▶ _Dataset content_:
= = =

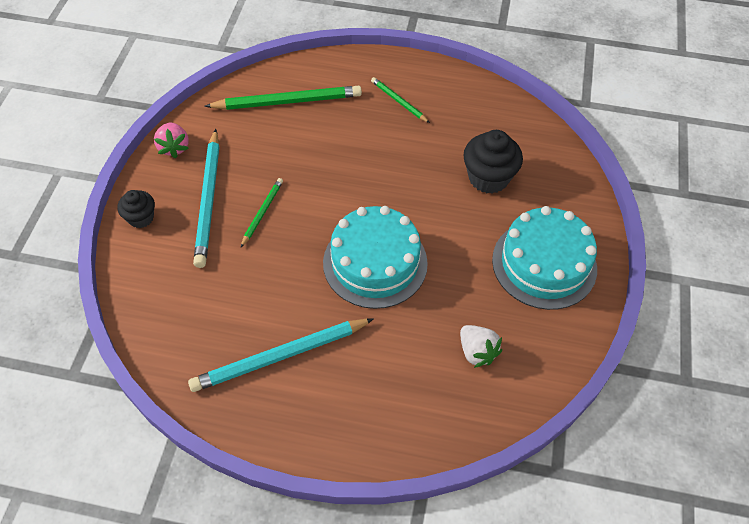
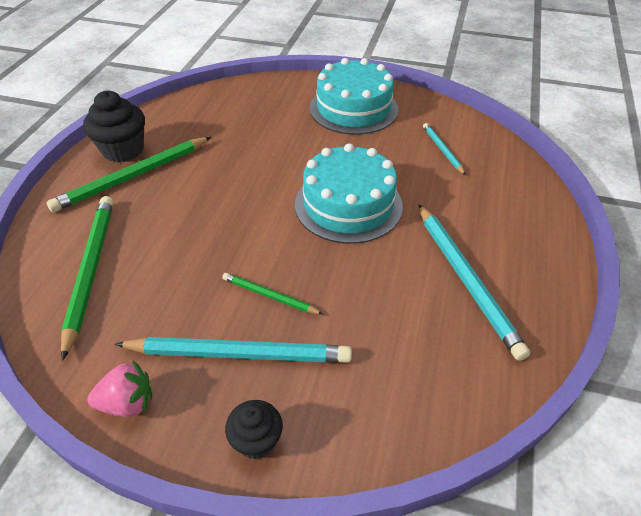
camera: 85 degrees left, 10 degrees down
(398, 101) = (133, 176): green pencil -> green pencil, size x1.91
(477, 352) = (442, 150): white strawberry -> turquoise pencil
(488, 178) = (255, 128): black cupcake -> black cupcake (123, 150)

= = =

Using the listing above, show each line holding the string "pencil".

▶ _Reply to the exercise_:
(398, 101) = (133, 176): green pencil -> green pencil, size x1.91
(477, 352) = (442, 150): white strawberry -> turquoise pencil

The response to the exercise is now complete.